** Data records follows **

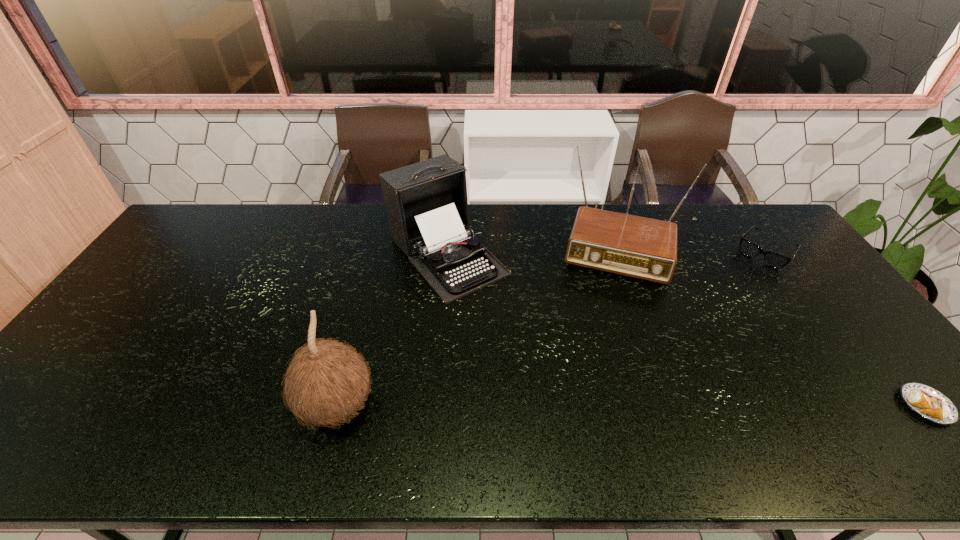
The image size is (960, 540). I want to click on free location located 0.360m on the front-facing side of the fourth tallest object, so click(x=704, y=326).

Identify the location of vacant space located 0.090m on the front panel of the radio_receiver. The width and height of the screenshot is (960, 540). (607, 305).

Locate an element on the screen. The image size is (960, 540). vacant space located 0.380m on the front panel of the radio_receiver is located at coordinates (593, 386).

Locate an element on the screen. The image size is (960, 540). free space located on the front panel of the radio_receiver is located at coordinates pos(597,361).

Where is `typewriter at the far edge`? Image resolution: width=960 pixels, height=540 pixels. typewriter at the far edge is located at coordinates (426, 202).

Locate an element on the screen. Image resolution: width=960 pixels, height=540 pixels. sunglasses located at the far edge is located at coordinates (772, 259).

Locate an element on the screen. radio_receiver located at the far edge is located at coordinates (639, 247).

You are a GUI agent. You are given a task and a screenshot of the screen. Output one action in this format:
    pyautogui.click(x=<x>, y=<y>)
    Task: Click on the object that is at the near edge
    The width and height of the screenshot is (960, 540).
    Given the screenshot: What is the action you would take?
    pyautogui.click(x=327, y=381)

I want to click on object present at the right edge, so click(772, 259).

The image size is (960, 540). In order to click on object that is at the far right corner in this screenshot , I will do [772, 259].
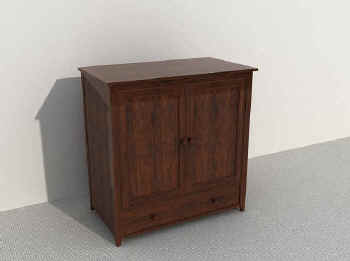
Locate an element on the screen. wood knob is located at coordinates (214, 202), (156, 219), (183, 143), (190, 141).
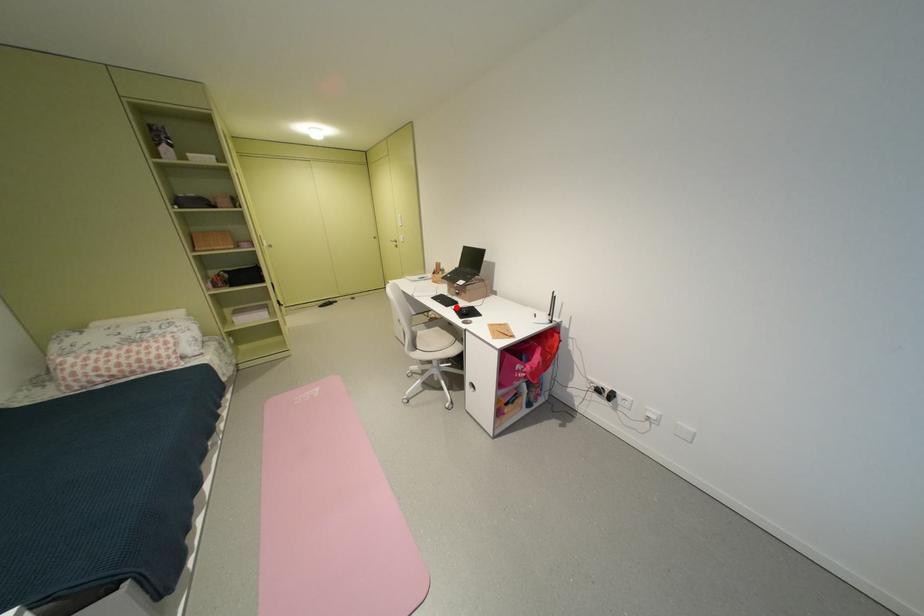
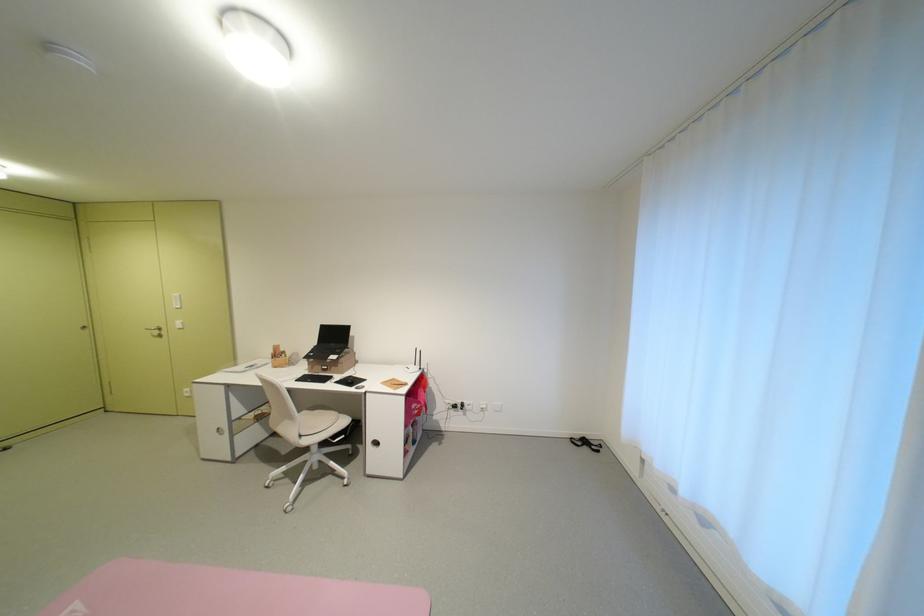
Find the pixel in the second image that matches the highlighted location in the first image.

(334, 383)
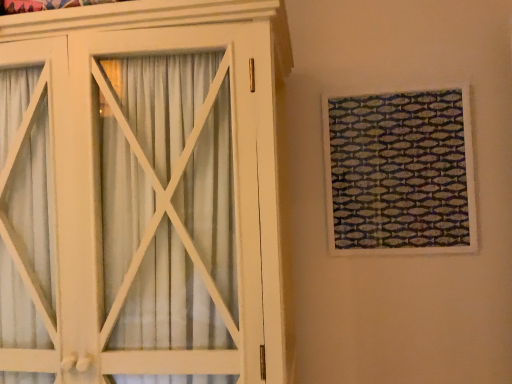
Measure the distance between white wood cupboard at left and camera.

white wood cupboard at left is 37.81 inches from camera.

This screenshot has height=384, width=512. What do you see at coordinates (141, 192) in the screenshot?
I see `white wood cupboard at left` at bounding box center [141, 192].

Measure the distance between point [117,70] and camera.

The distance of point [117,70] from camera is 1.06 meters.

You are a GUI agent. You are given a task and a screenshot of the screen. Output one action in this format:
    pyautogui.click(x=<x>, y=<y>)
    Task: Click on the white wood cupboard at left
    
    Given the screenshot: What is the action you would take?
    pyautogui.click(x=141, y=192)

What do you see at coordinates (400, 173) in the screenshot?
I see `textured fabric at upper right` at bounding box center [400, 173].

The image size is (512, 384). Find the location of `textured fabric at upper right`. textured fabric at upper right is located at coordinates (400, 173).

Locate an element on the screen. white wood cupboard at left is located at coordinates (141, 192).

Is white wood cupboard at left to the right of textured fabric at upper right from the viewer's perspective?

No.

Is the depth of white wood cupboard at left less than that of textured fabric at upper right?

Yes, white wood cupboard at left is closer to the viewer.

Does point (9, 56) come farther from viewer compared to point (337, 186)?

No, (9, 56) is closer to viewer.

From the image's perspective, which one is positioned higher, white wood cupboard at left or textured fabric at upper right?

From the image's view, textured fabric at upper right is above.

From a real-world perspective, is white wood cupboard at left located beneath textured fabric at upper right?

Indeed, from a real-world perspective, white wood cupboard at left is positioned beneath textured fabric at upper right.

Does white wood cupboard at left have a lesser width compared to textured fabric at upper right?

No, white wood cupboard at left is not thinner than textured fabric at upper right.

Considering the sizes of white wood cupboard at left and textured fabric at upper right in the image, is white wood cupboard at left taller or shorter than textured fabric at upper right?

In the image, white wood cupboard at left appears to be taller than textured fabric at upper right.

Considering the sizes of white wood cupboard at left and textured fabric at upper right in the image, is white wood cupboard at left bigger or smaller than textured fabric at upper right?

In the image, white wood cupboard at left appears to be larger than textured fabric at upper right.

Is textured fabric at upper right surrounded by white wood cupboard at left?

No.

Would you say white wood cupboard at left is a long distance from textured fabric at upper right?

That's not correct — white wood cupboard at left is a little close to textured fabric at upper right.

Could you tell me if white wood cupboard at left is facing textured fabric at upper right?

No, white wood cupboard at left is not turned towards textured fabric at upper right.

Measure the distance from white wood cupboard at left to textured fabric at upper right.

white wood cupboard at left and textured fabric at upper right are 29.19 inches apart from each other.

This screenshot has height=384, width=512. In the image, there is a textured fabric at upper right. What are the coordinates of `cupboard below it (from the image's perspective)` in the screenshot? It's located at (141, 192).

Which is more to the right, textured fabric at upper right or white wood cupboard at left?

From the viewer's perspective, textured fabric at upper right appears more on the right side.

From the picture: Is textured fabric at upper right positioned behind white wood cupboard at left?

Yes, it is.

Considering the positions of points (422, 213) and (250, 302), is point (422, 213) farther from camera compared to point (250, 302)?

Yes, it is behind point (250, 302).

From the image's perspective, is textured fabric at upper right above white wood cupboard at left?

Yes.

From a real-world perspective, is textured fabric at upper right located beneath white wood cupboard at left?

No, from a real-world perspective, textured fabric at upper right is not beneath white wood cupboard at left.

Considering the sizes of objects textured fabric at upper right and white wood cupboard at left in the image provided, who is thinner, textured fabric at upper right or white wood cupboard at left?

textured fabric at upper right.

Is textured fabric at upper right taller or shorter than white wood cupboard at left?

Clearly, textured fabric at upper right is shorter compared to white wood cupboard at left.

Who is smaller, textured fabric at upper right or white wood cupboard at left?

→ With smaller size is textured fabric at upper right.

Would you say textured fabric at upper right is outside white wood cupboard at left?

textured fabric at upper right lies outside white wood cupboard at left's area.

Is textured fabric at upper right far away from white wood cupboard at left?

No, there isn't a large distance between textured fabric at upper right and white wood cupboard at left.

Could you tell me if textured fabric at upper right is turned towards white wood cupboard at left?

No.

How far apart are textured fabric at upper right and white wood cupboard at left?

textured fabric at upper right and white wood cupboard at left are 74.14 centimeters apart from each other.

At what (x,y) coordinates should I click in order to perform the action: click on window on the right of the white wood cupboard at left. Please return your answer as a coordinate pair (x, y). The width and height of the screenshot is (512, 384). Looking at the image, I should click on (400, 173).

This screenshot has height=384, width=512. In order to click on window behind the white wood cupboard at left in this screenshot , I will do `click(400, 173)`.

You are a GUI agent. You are given a task and a screenshot of the screen. Output one action in this format:
    pyautogui.click(x=<x>, y=<y>)
    Task: Click on the window above the white wood cupboard at left (from a real-world perspective)
    This screenshot has width=512, height=384.
    Given the screenshot: What is the action you would take?
    pyautogui.click(x=400, y=173)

** End of Data records **

§ **Goal of the exercise**
Reproduce every one of the records above word for word, but leave out the pictures.

§ **Completed task**
The image size is (960, 540). I want to click on free location located 0.360m on the front-facing side of the fourth tallest object, so click(x=704, y=326).

Identify the location of vacant space located 0.090m on the front panel of the radio_receiver. The width and height of the screenshot is (960, 540). (607, 305).

Locate an element on the screen. The image size is (960, 540). vacant space located 0.380m on the front panel of the radio_receiver is located at coordinates (593, 386).

Locate an element on the screen. The image size is (960, 540). free space located on the front panel of the radio_receiver is located at coordinates pos(597,361).

Where is `typewriter at the far edge`? Image resolution: width=960 pixels, height=540 pixels. typewriter at the far edge is located at coordinates (426, 202).

Locate an element on the screen. Image resolution: width=960 pixels, height=540 pixels. sunglasses located at the far edge is located at coordinates (772, 259).

Locate an element on the screen. radio_receiver located at the far edge is located at coordinates (639, 247).

You are a GUI agent. You are given a task and a screenshot of the screen. Output one action in this format:
    pyautogui.click(x=<x>, y=<y>)
    Task: Click on the object that is at the near edge
    The width and height of the screenshot is (960, 540).
    Given the screenshot: What is the action you would take?
    pyautogui.click(x=327, y=381)

I want to click on object present at the right edge, so click(772, 259).

The image size is (960, 540). In order to click on object that is at the far right corner in this screenshot , I will do [772, 259].
Locate an element on the screen. wood knob is located at coordinates (214, 202), (156, 219), (183, 143), (190, 141).
Find the pixel in the second image that matches the highlighted location in the first image.

(334, 383)
Measure the distance between white wood cupboard at left and camera.

white wood cupboard at left is 37.81 inches from camera.

This screenshot has height=384, width=512. What do you see at coordinates (141, 192) in the screenshot?
I see `white wood cupboard at left` at bounding box center [141, 192].

Measure the distance between point [117,70] and camera.

The distance of point [117,70] from camera is 1.06 meters.

You are a GUI agent. You are given a task and a screenshot of the screen. Output one action in this format:
    pyautogui.click(x=<x>, y=<y>)
    Task: Click on the white wood cupboard at left
    
    Given the screenshot: What is the action you would take?
    pyautogui.click(x=141, y=192)

What do you see at coordinates (400, 173) in the screenshot?
I see `textured fabric at upper right` at bounding box center [400, 173].

The image size is (512, 384). Find the location of `textured fabric at upper right`. textured fabric at upper right is located at coordinates (400, 173).

Locate an element on the screen. white wood cupboard at left is located at coordinates (141, 192).

Is white wood cupboard at left to the right of textured fabric at upper right from the viewer's perspective?

No.

Is the depth of white wood cupboard at left less than that of textured fabric at upper right?

Yes, white wood cupboard at left is closer to the viewer.

Does point (9, 56) come farther from viewer compared to point (337, 186)?

No, (9, 56) is closer to viewer.

From the image's perspective, which one is positioned higher, white wood cupboard at left or textured fabric at upper right?

From the image's view, textured fabric at upper right is above.

From a real-world perspective, is white wood cupboard at left located beneath textured fabric at upper right?

Indeed, from a real-world perspective, white wood cupboard at left is positioned beneath textured fabric at upper right.

Does white wood cupboard at left have a lesser width compared to textured fabric at upper right?

No, white wood cupboard at left is not thinner than textured fabric at upper right.

Considering the sizes of white wood cupboard at left and textured fabric at upper right in the image, is white wood cupboard at left taller or shorter than textured fabric at upper right?

In the image, white wood cupboard at left appears to be taller than textured fabric at upper right.

Considering the sizes of white wood cupboard at left and textured fabric at upper right in the image, is white wood cupboard at left bigger or smaller than textured fabric at upper right?

In the image, white wood cupboard at left appears to be larger than textured fabric at upper right.

Is textured fabric at upper right surrounded by white wood cupboard at left?

No.

Would you say white wood cupboard at left is a long distance from textured fabric at upper right?

That's not correct — white wood cupboard at left is a little close to textured fabric at upper right.

Could you tell me if white wood cupboard at left is facing textured fabric at upper right?

No, white wood cupboard at left is not turned towards textured fabric at upper right.

Measure the distance from white wood cupboard at left to textured fabric at upper right.

white wood cupboard at left and textured fabric at upper right are 29.19 inches apart from each other.

This screenshot has height=384, width=512. In the image, there is a textured fabric at upper right. What are the coordinates of `cupboard below it (from the image's perspective)` in the screenshot? It's located at (141, 192).

Which is more to the right, textured fabric at upper right or white wood cupboard at left?

From the viewer's perspective, textured fabric at upper right appears more on the right side.

From the picture: Is textured fabric at upper right positioned behind white wood cupboard at left?

Yes, it is.

Considering the positions of points (422, 213) and (250, 302), is point (422, 213) farther from camera compared to point (250, 302)?

Yes, it is behind point (250, 302).

From the image's perspective, is textured fabric at upper right above white wood cupboard at left?

Yes.

From a real-world perspective, is textured fabric at upper right located beneath white wood cupboard at left?

No, from a real-world perspective, textured fabric at upper right is not beneath white wood cupboard at left.

Considering the sizes of objects textured fabric at upper right and white wood cupboard at left in the image provided, who is thinner, textured fabric at upper right or white wood cupboard at left?

textured fabric at upper right.

Is textured fabric at upper right taller or shorter than white wood cupboard at left?

Clearly, textured fabric at upper right is shorter compared to white wood cupboard at left.

Who is smaller, textured fabric at upper right or white wood cupboard at left?

→ With smaller size is textured fabric at upper right.

Would you say textured fabric at upper right is outside white wood cupboard at left?

textured fabric at upper right lies outside white wood cupboard at left's area.

Is textured fabric at upper right far away from white wood cupboard at left?

No, there isn't a large distance between textured fabric at upper right and white wood cupboard at left.

Could you tell me if textured fabric at upper right is turned towards white wood cupboard at left?

No.

How far apart are textured fabric at upper right and white wood cupboard at left?

textured fabric at upper right and white wood cupboard at left are 74.14 centimeters apart from each other.

At what (x,y) coordinates should I click in order to perform the action: click on window on the right of the white wood cupboard at left. Please return your answer as a coordinate pair (x, y). The width and height of the screenshot is (512, 384). Looking at the image, I should click on (400, 173).

This screenshot has height=384, width=512. In order to click on window behind the white wood cupboard at left in this screenshot , I will do `click(400, 173)`.

You are a GUI agent. You are given a task and a screenshot of the screen. Output one action in this format:
    pyautogui.click(x=<x>, y=<y>)
    Task: Click on the window above the white wood cupboard at left (from a real-world perspective)
    This screenshot has width=512, height=384.
    Given the screenshot: What is the action you would take?
    pyautogui.click(x=400, y=173)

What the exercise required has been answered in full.